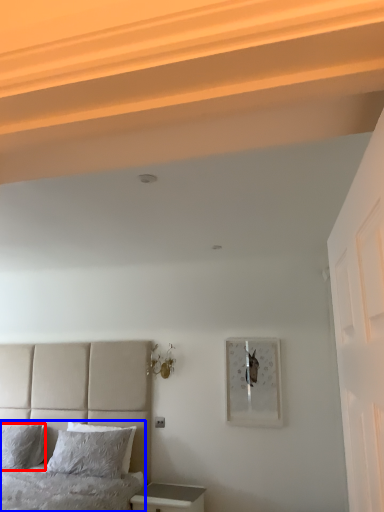
Question: Which point is closer to the camera, pillow (highlighted by a red box) or bed (highlighted by a blue box)?

Choices:
 (A) pillow
 (B) bed

Answer: (B)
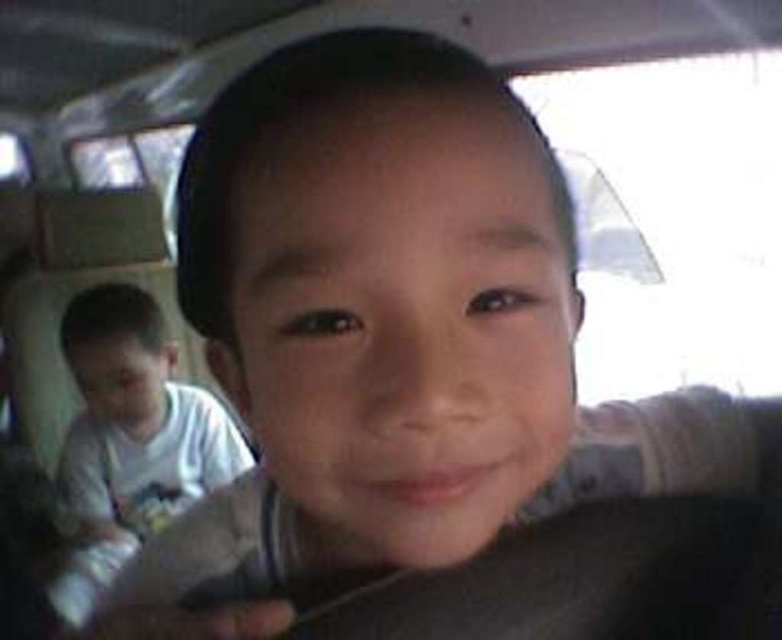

= = = = =

**Goal:** Write out the listing above word for word, with every line kept as it is. Leave the pictures out of your answer.

**Reply:**
Question: Which point is closer to the camera, pillow (highlighted by a red box) or bed (highlighted by a blue box)?

Choices:
 (A) pillow
 (B) bed

Answer: (B)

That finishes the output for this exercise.